» What is needed:
Print the data once more, exactly as given. Drop the pictures.

» Records supplied:
————————
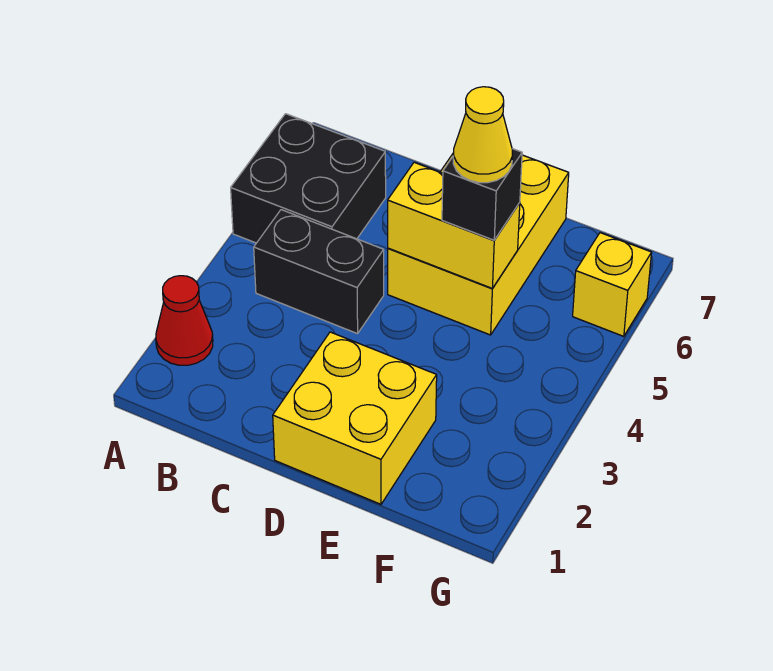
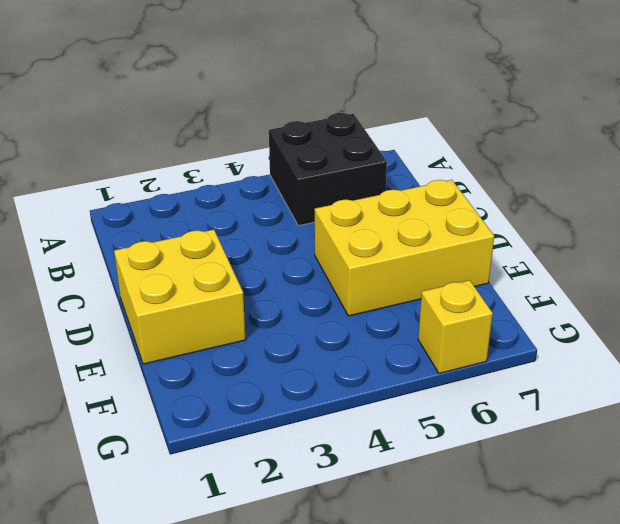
none -> red cone A2 level 1
none -> black brick B4:C4 level 1

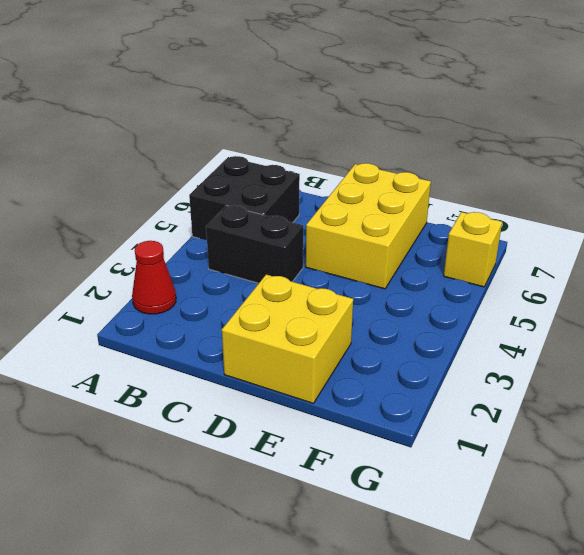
none -> yellow brick D5:E5 level 2
none -> black brick E5 level 3

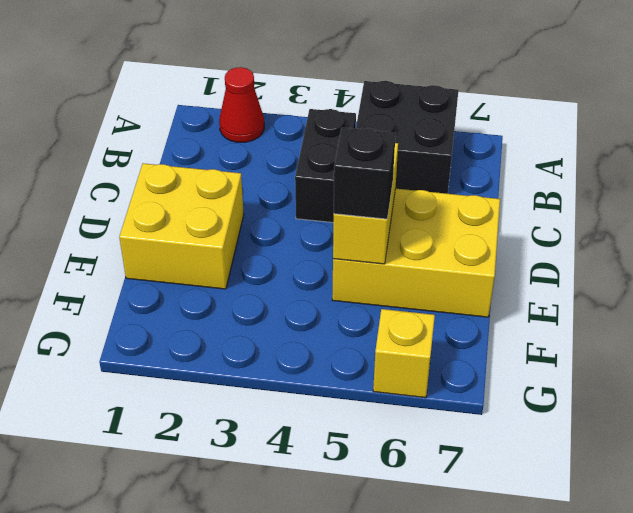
none -> yellow cone E5 level 4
————————
» Written response:
none -> red cone A2 level 1
none -> black brick B4:C4 level 1

none -> yellow brick D5:E5 level 2
none -> black brick E5 level 3

none -> yellow cone E5 level 4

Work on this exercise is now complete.